WORK INSTRUCTION |
Print, in exact form, the lines below from the one containing "BT2 pin TXD: D12 -> A4" through the one containing "SCALE3 pin SCK: A7 -> D12", and omit all others.
··· DATASET RECORDS
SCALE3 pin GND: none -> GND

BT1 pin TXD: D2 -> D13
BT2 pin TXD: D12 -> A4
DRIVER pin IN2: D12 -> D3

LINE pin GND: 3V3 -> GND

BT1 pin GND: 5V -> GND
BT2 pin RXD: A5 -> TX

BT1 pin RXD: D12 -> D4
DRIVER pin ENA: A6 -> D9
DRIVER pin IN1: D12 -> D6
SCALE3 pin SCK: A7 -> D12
······
··· DATASET RECORDS
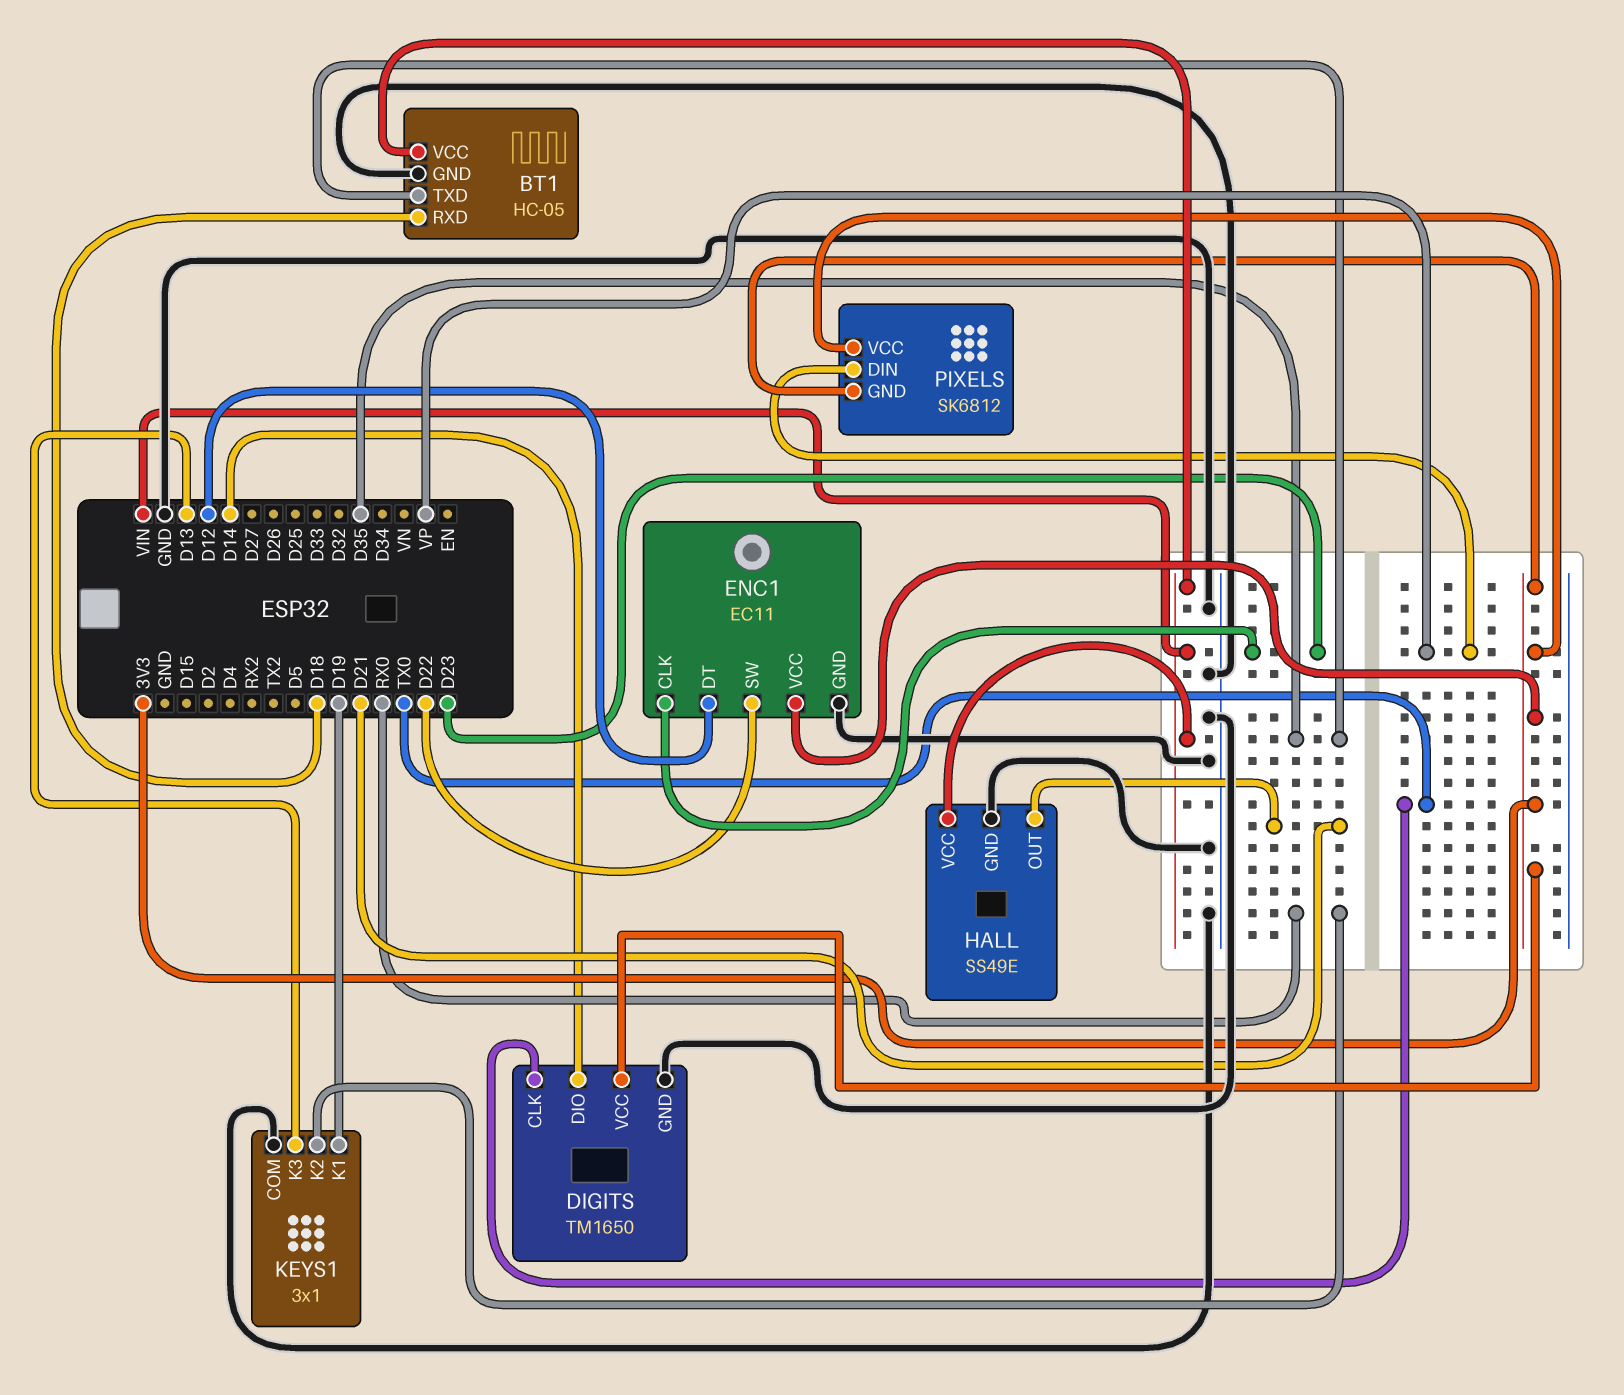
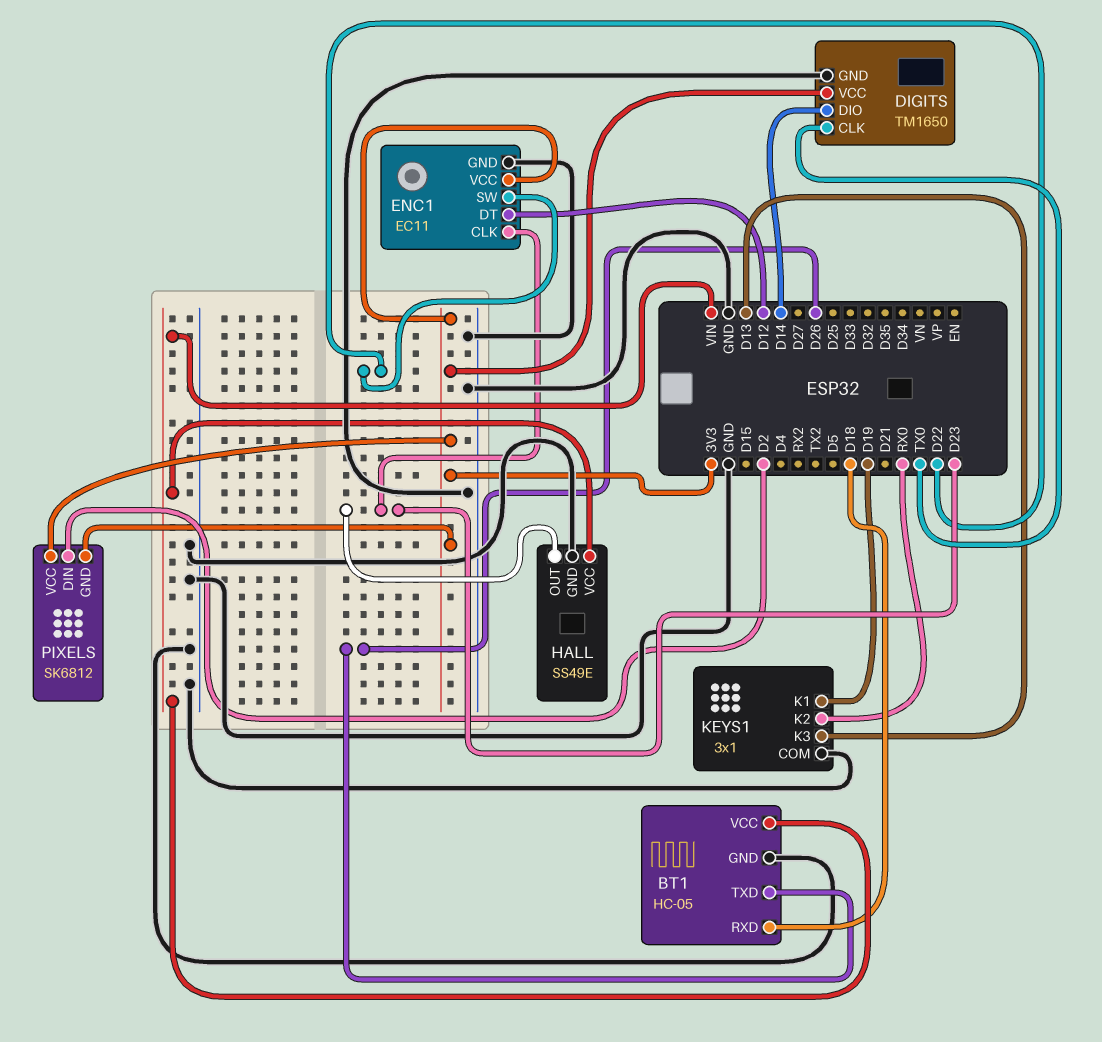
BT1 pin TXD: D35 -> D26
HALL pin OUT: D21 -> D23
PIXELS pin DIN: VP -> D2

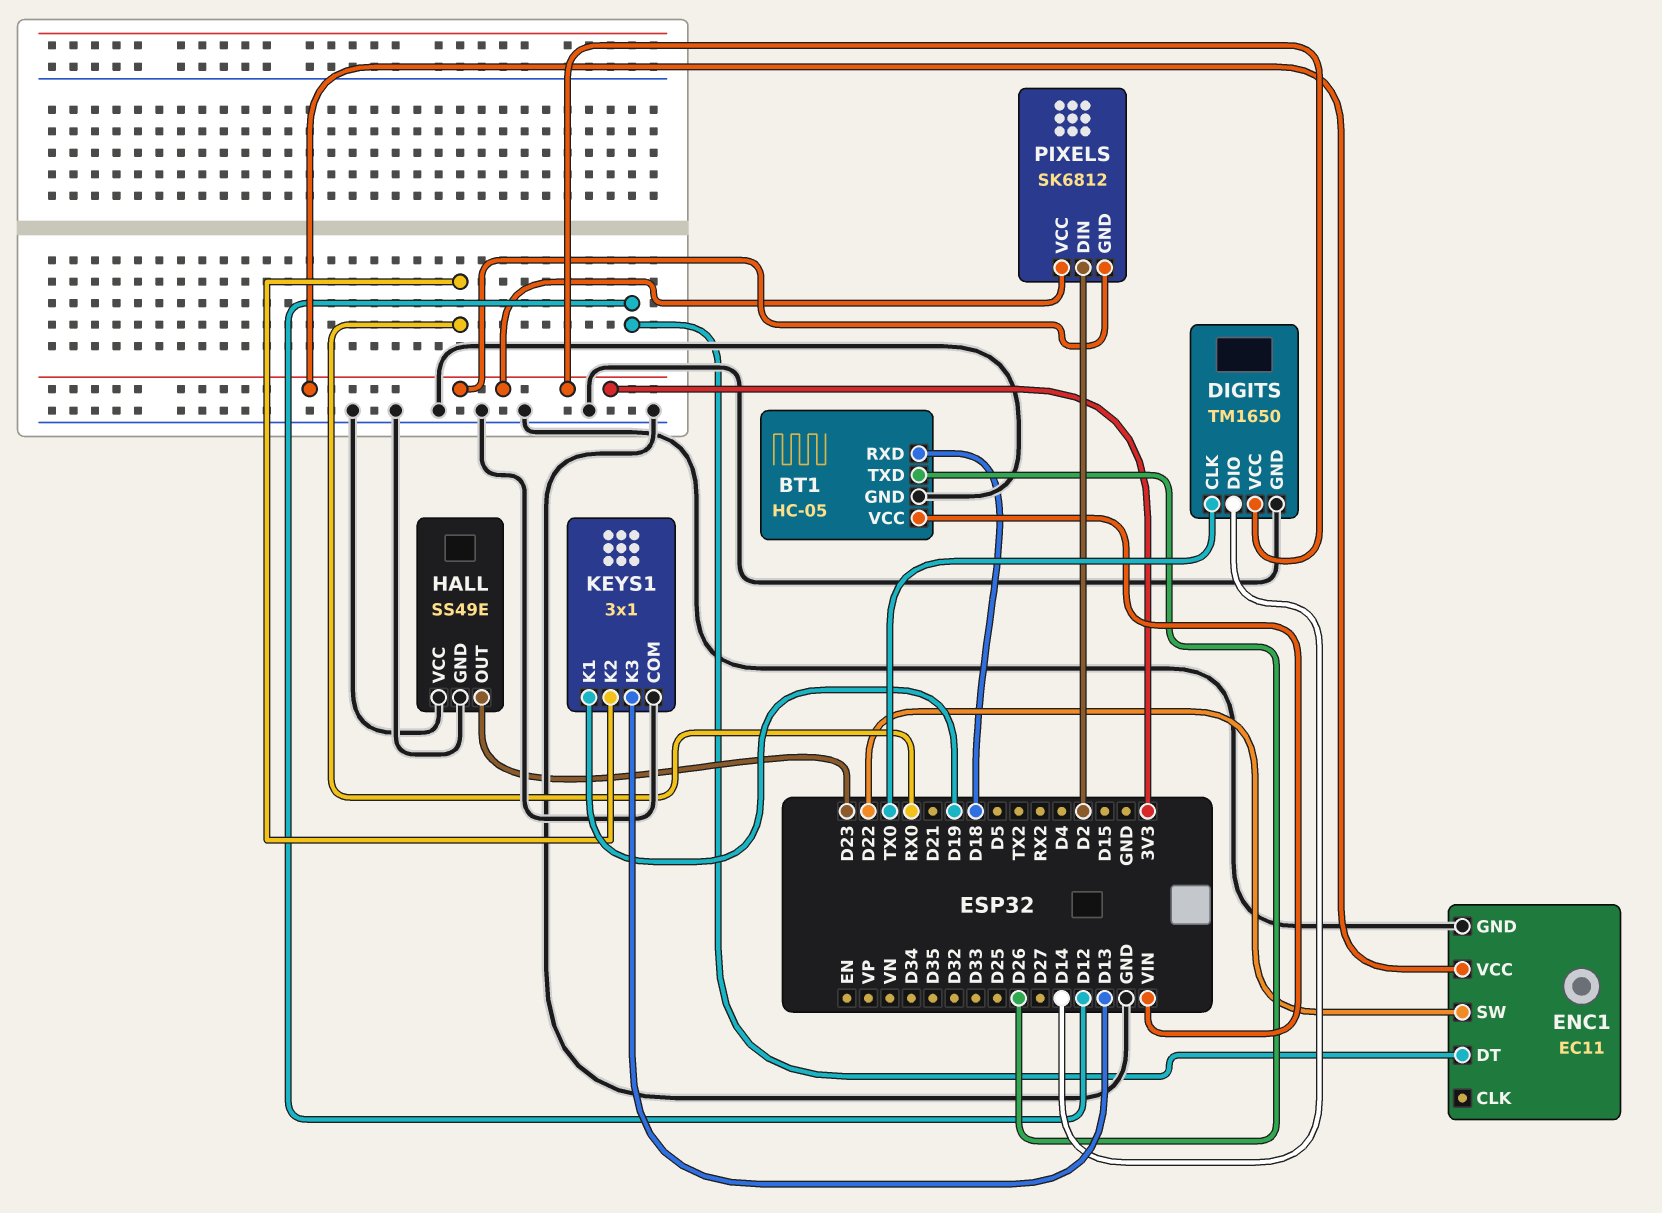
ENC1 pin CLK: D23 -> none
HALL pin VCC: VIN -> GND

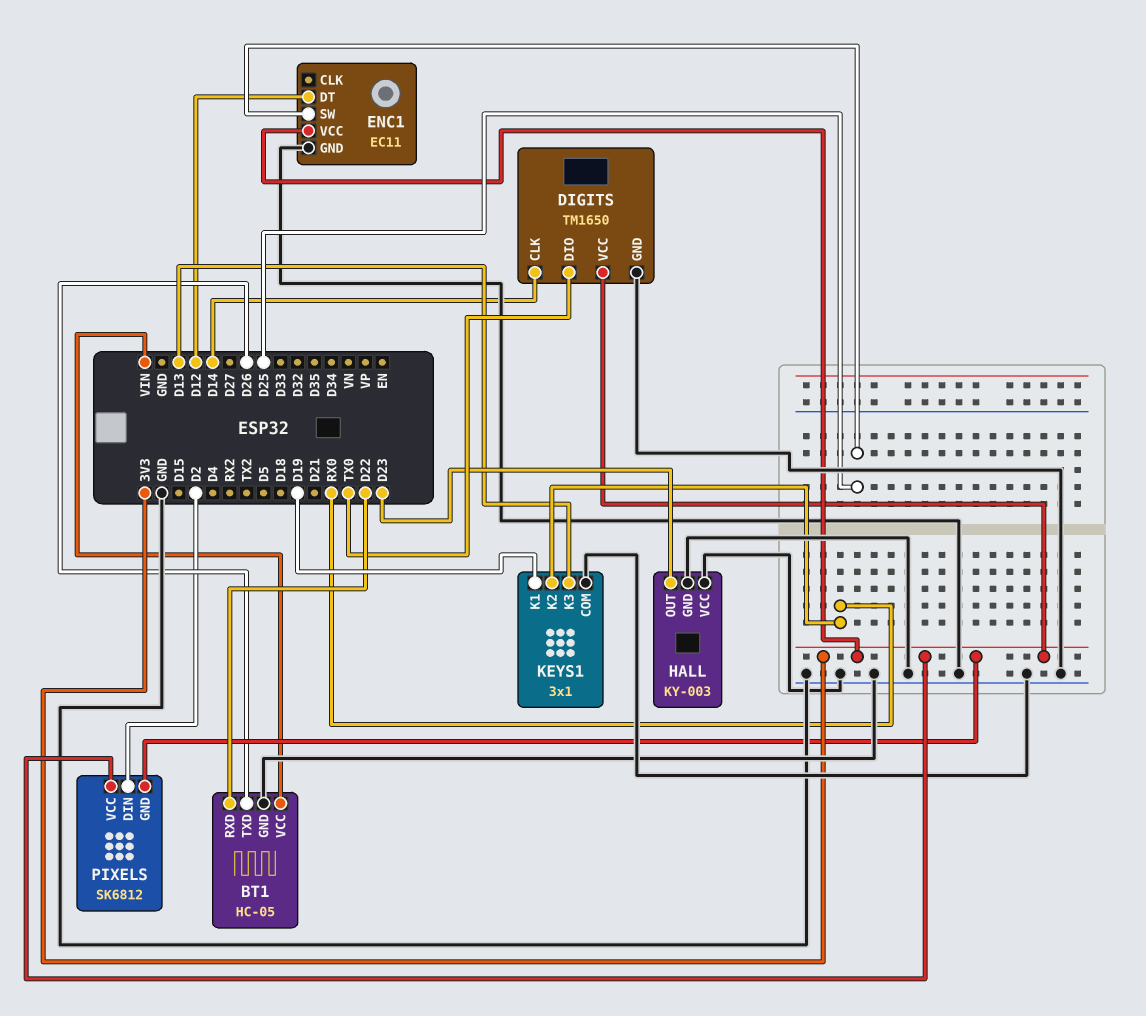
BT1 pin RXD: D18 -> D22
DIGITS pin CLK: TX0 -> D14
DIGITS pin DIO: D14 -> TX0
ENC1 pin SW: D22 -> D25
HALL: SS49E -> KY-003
······
ANSWER SECTION |
BT2 pin TXD: D12 -> A4
DRIVER pin IN2: D12 -> D3

LINE pin GND: 3V3 -> GND

BT1 pin GND: 5V -> GND
BT2 pin RXD: A5 -> TX

BT1 pin RXD: D12 -> D4
DRIVER pin ENA: A6 -> D9
DRIVER pin IN1: D12 -> D6
SCALE3 pin SCK: A7 -> D12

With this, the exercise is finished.